======== Data listing ========

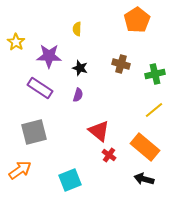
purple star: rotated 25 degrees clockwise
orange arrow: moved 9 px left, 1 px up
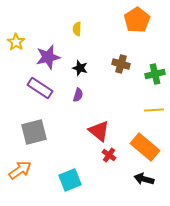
purple star: moved 1 px left, 1 px down; rotated 15 degrees counterclockwise
yellow line: rotated 36 degrees clockwise
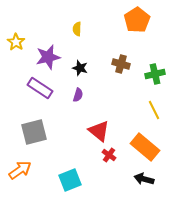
yellow line: rotated 66 degrees clockwise
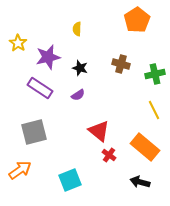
yellow star: moved 2 px right, 1 px down
purple semicircle: rotated 40 degrees clockwise
black arrow: moved 4 px left, 3 px down
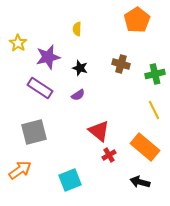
red cross: rotated 24 degrees clockwise
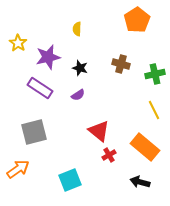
orange arrow: moved 2 px left, 1 px up
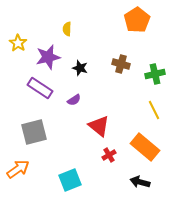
yellow semicircle: moved 10 px left
purple semicircle: moved 4 px left, 5 px down
red triangle: moved 5 px up
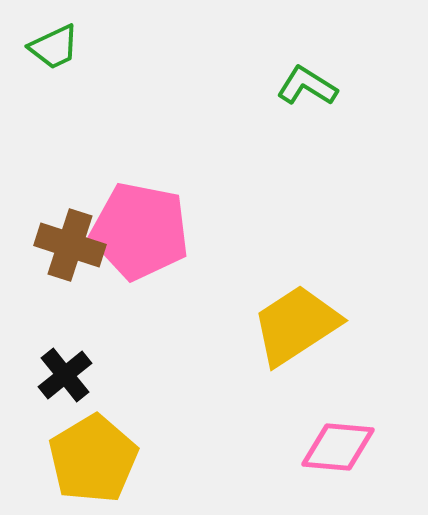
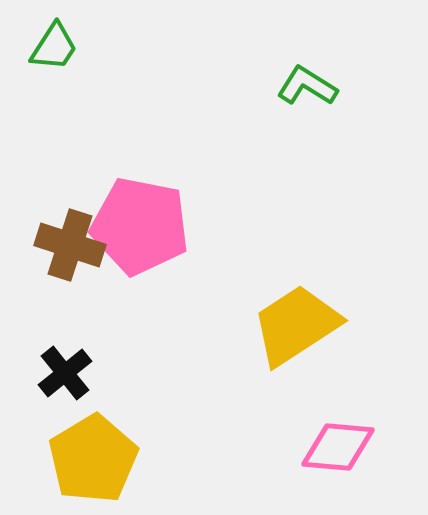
green trapezoid: rotated 32 degrees counterclockwise
pink pentagon: moved 5 px up
black cross: moved 2 px up
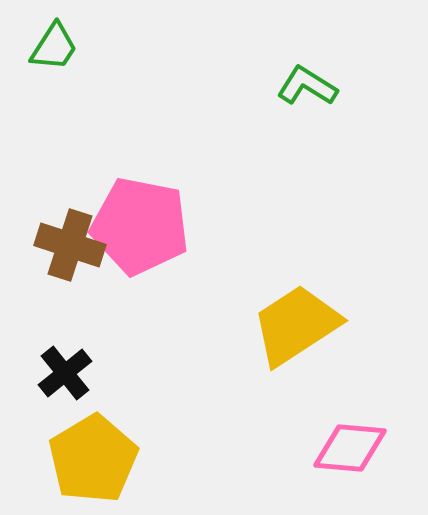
pink diamond: moved 12 px right, 1 px down
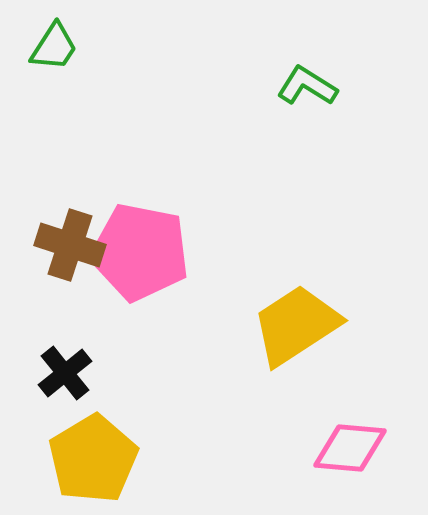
pink pentagon: moved 26 px down
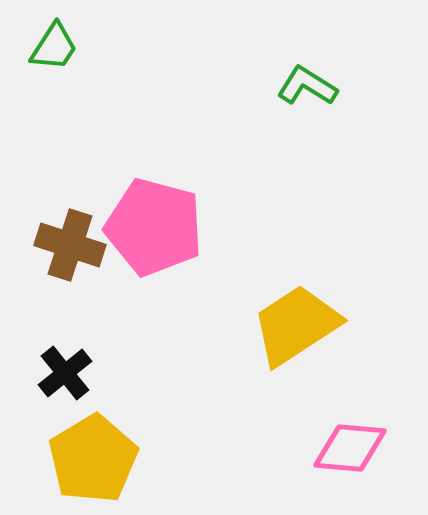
pink pentagon: moved 14 px right, 25 px up; rotated 4 degrees clockwise
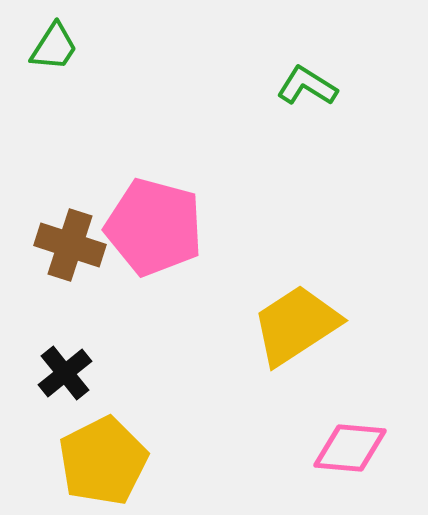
yellow pentagon: moved 10 px right, 2 px down; rotated 4 degrees clockwise
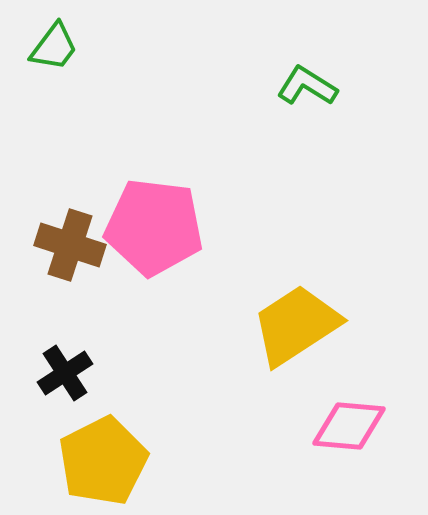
green trapezoid: rotated 4 degrees clockwise
pink pentagon: rotated 8 degrees counterclockwise
black cross: rotated 6 degrees clockwise
pink diamond: moved 1 px left, 22 px up
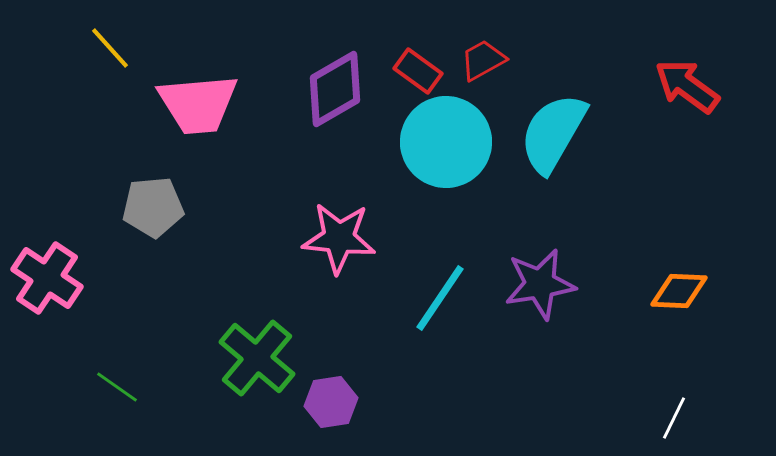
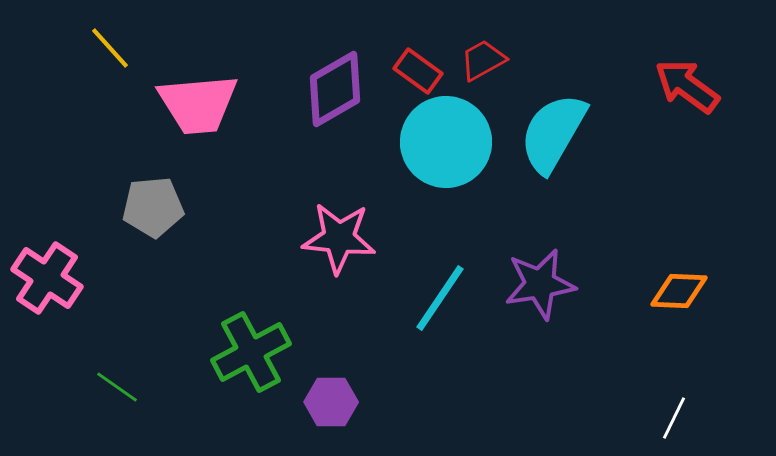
green cross: moved 6 px left, 6 px up; rotated 22 degrees clockwise
purple hexagon: rotated 9 degrees clockwise
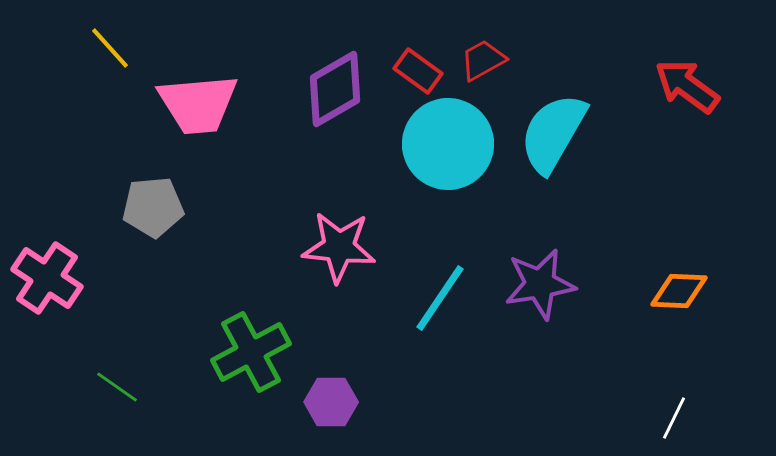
cyan circle: moved 2 px right, 2 px down
pink star: moved 9 px down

========

Exercise description - Copy every line of the rows above word for word, omitting the pictures.

Result of this task -
purple star: rotated 25 degrees clockwise
orange arrow: moved 9 px left, 1 px up
purple star: moved 1 px left, 1 px down; rotated 15 degrees counterclockwise
yellow line: rotated 36 degrees clockwise
yellow line: rotated 66 degrees clockwise
yellow star: moved 2 px right, 1 px down
purple semicircle: rotated 40 degrees clockwise
black arrow: moved 4 px left, 3 px down
red cross: rotated 24 degrees clockwise
orange arrow: moved 2 px left, 1 px up
yellow semicircle: moved 10 px left
purple semicircle: moved 4 px left, 5 px down
red triangle: moved 5 px up
green trapezoid: rotated 32 degrees counterclockwise
pink pentagon: moved 5 px up
black cross: moved 2 px up
pink diamond: moved 12 px right, 1 px down
pink pentagon: moved 26 px down
pink pentagon: moved 14 px right, 25 px up; rotated 4 degrees clockwise
yellow pentagon: moved 10 px right, 2 px down; rotated 4 degrees clockwise
green trapezoid: rotated 4 degrees clockwise
pink pentagon: rotated 8 degrees counterclockwise
black cross: rotated 6 degrees clockwise
pink diamond: moved 1 px left, 22 px up
green cross: moved 6 px left, 6 px up; rotated 22 degrees clockwise
purple hexagon: rotated 9 degrees clockwise
cyan circle: moved 2 px right, 2 px down
pink star: moved 9 px down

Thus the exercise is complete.